++++ SUPPLIED DATA

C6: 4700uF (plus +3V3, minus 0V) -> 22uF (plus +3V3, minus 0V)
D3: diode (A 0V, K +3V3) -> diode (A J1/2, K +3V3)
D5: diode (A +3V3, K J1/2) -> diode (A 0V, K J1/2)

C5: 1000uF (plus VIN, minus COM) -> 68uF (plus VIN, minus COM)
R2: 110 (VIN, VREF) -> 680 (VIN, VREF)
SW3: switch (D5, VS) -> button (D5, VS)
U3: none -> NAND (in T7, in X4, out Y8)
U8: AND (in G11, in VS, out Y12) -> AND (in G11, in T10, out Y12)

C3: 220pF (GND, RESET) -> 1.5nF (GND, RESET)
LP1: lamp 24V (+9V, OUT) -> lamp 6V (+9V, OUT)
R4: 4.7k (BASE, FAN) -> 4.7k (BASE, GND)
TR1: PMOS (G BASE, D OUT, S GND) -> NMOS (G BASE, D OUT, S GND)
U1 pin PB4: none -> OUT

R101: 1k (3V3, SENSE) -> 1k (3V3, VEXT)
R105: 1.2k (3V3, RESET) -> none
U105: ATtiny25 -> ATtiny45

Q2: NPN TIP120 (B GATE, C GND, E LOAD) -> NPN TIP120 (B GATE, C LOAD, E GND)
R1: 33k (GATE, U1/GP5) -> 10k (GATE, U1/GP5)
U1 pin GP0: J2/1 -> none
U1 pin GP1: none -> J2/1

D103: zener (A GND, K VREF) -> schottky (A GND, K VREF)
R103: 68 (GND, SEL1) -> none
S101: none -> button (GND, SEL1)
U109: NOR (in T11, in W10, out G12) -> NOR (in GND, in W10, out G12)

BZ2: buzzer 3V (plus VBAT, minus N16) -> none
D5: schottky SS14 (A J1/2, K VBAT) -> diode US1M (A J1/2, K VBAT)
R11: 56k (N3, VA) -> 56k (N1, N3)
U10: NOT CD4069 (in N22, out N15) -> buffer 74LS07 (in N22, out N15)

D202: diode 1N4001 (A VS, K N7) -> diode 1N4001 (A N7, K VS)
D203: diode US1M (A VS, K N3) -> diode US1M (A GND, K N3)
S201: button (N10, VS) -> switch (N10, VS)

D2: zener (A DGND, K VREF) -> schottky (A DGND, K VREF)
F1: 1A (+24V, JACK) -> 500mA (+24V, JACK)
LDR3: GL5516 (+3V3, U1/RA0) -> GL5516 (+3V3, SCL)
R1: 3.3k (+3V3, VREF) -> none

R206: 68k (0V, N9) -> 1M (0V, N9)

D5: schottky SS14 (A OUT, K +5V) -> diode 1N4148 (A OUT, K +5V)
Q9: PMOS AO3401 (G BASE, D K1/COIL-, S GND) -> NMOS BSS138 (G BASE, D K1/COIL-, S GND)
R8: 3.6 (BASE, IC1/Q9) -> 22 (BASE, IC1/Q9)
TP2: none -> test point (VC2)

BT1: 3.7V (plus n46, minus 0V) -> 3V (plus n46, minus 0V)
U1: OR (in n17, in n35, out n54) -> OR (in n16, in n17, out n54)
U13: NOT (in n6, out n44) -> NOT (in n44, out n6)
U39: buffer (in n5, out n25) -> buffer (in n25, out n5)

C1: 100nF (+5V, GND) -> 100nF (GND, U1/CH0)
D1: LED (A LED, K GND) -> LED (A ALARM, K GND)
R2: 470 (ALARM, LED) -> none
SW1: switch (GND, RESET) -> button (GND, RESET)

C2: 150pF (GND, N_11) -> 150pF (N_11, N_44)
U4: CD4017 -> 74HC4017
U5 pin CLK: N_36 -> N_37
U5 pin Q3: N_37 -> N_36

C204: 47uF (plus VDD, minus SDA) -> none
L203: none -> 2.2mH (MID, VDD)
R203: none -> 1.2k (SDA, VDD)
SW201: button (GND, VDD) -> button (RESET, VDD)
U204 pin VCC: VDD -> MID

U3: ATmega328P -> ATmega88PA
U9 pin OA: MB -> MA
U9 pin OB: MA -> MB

++++++++

**WHAT TO DO**
From the line holding "U105: ATtiny25 -> ATtiny45" to the line holding "D202: diode 1N4001", inclusive, restate each line above exactly as written.

**ANSWER TO THIS PROBLEM**
U105: ATtiny25 -> ATtiny45

Q2: NPN TIP120 (B GATE, C GND, E LOAD) -> NPN TIP120 (B GATE, C LOAD, E GND)
R1: 33k (GATE, U1/GP5) -> 10k (GATE, U1/GP5)
U1 pin GP0: J2/1 -> none
U1 pin GP1: none -> J2/1

D103: zener (A GND, K VREF) -> schottky (A GND, K VREF)
R103: 68 (GND, SEL1) -> none
S101: none -> button (GND, SEL1)
U109: NOR (in T11, in W10, out G12) -> NOR (in GND, in W10, out G12)

BZ2: buzzer 3V (plus VBAT, minus N16) -> none
D5: schottky SS14 (A J1/2, K VBAT) -> diode US1M (A J1/2, K VBAT)
R11: 56k (N3, VA) -> 56k (N1, N3)
U10: NOT CD4069 (in N22, out N15) -> buffer 74LS07 (in N22, out N15)

D202: diode 1N4001 (A VS, K N7) -> diode 1N4001 (A N7, K VS)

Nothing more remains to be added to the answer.